╔══

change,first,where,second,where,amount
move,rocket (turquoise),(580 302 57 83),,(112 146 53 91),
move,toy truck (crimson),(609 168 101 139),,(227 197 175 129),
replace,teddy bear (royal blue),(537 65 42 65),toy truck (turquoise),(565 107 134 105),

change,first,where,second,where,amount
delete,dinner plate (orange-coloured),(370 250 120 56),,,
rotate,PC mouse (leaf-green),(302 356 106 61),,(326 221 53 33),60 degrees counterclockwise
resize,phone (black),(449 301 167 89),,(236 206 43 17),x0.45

╚══
╔══

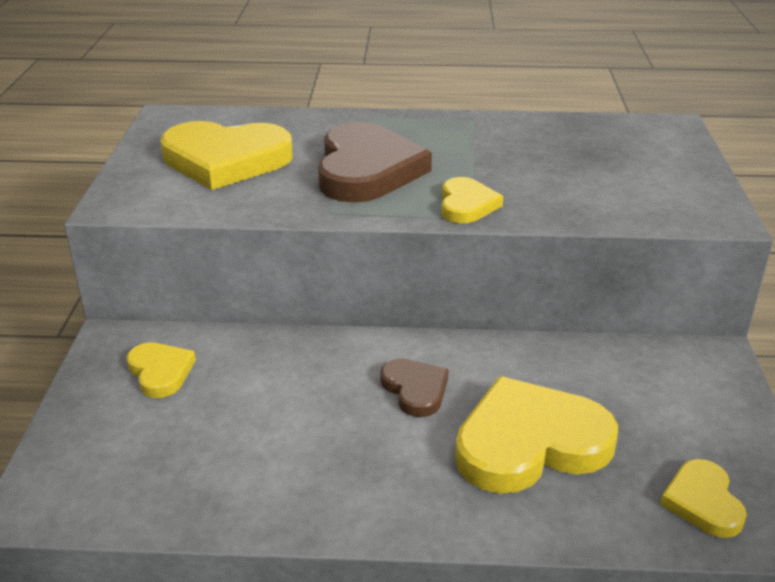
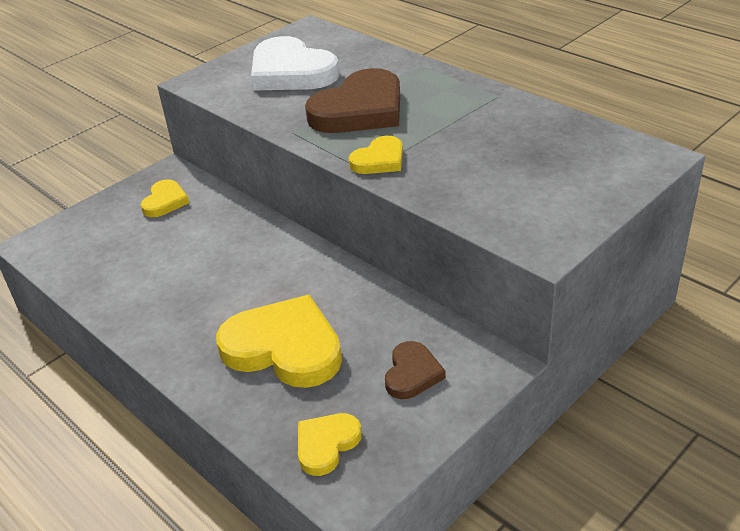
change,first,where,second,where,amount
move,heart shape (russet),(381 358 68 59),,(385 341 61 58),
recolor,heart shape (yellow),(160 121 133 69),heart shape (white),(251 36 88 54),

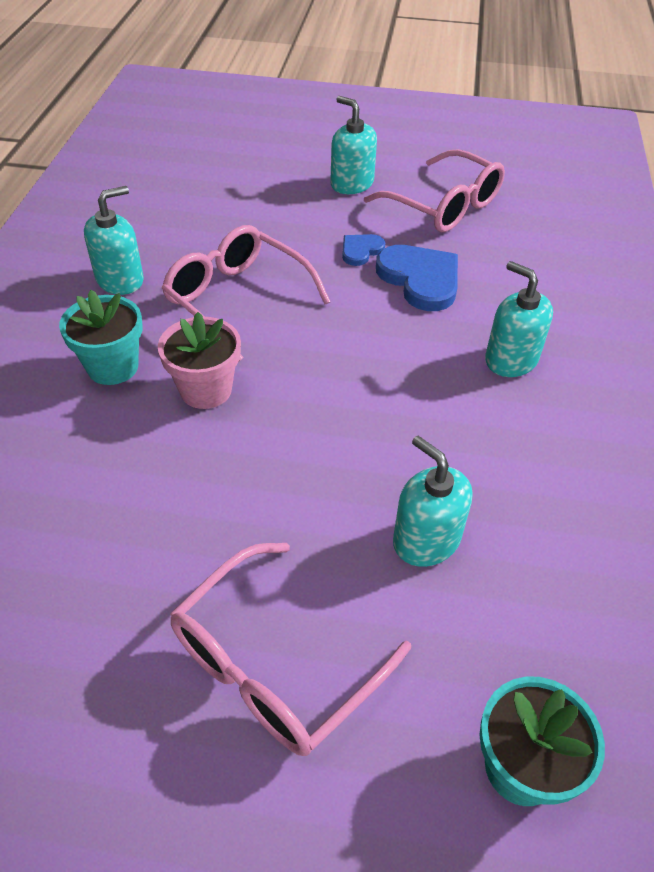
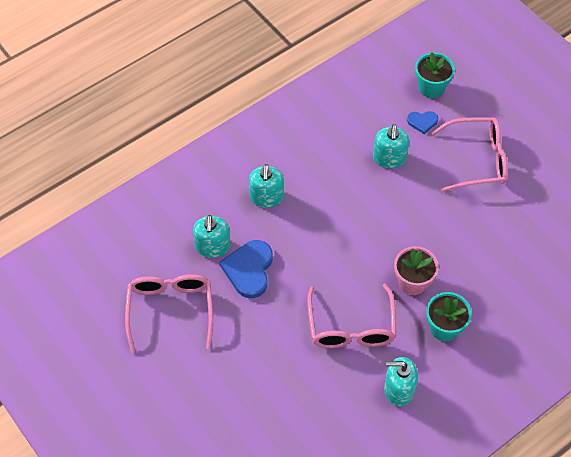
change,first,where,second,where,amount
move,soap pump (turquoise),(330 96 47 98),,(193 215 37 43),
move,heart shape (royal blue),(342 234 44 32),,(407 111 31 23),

╚══

▶ [Exercise description]:
Using the entries above, give again exactly the lines from the line holding "move,rocket (turquoise),(580 302" through the line holding "move,toy truck (crimson),(609". Include both end lines and nothing else.

▶ [Result of this task]:
move,rocket (turquoise),(580 302 57 83),,(112 146 53 91),
move,toy truck (crimson),(609 168 101 139),,(227 197 175 129),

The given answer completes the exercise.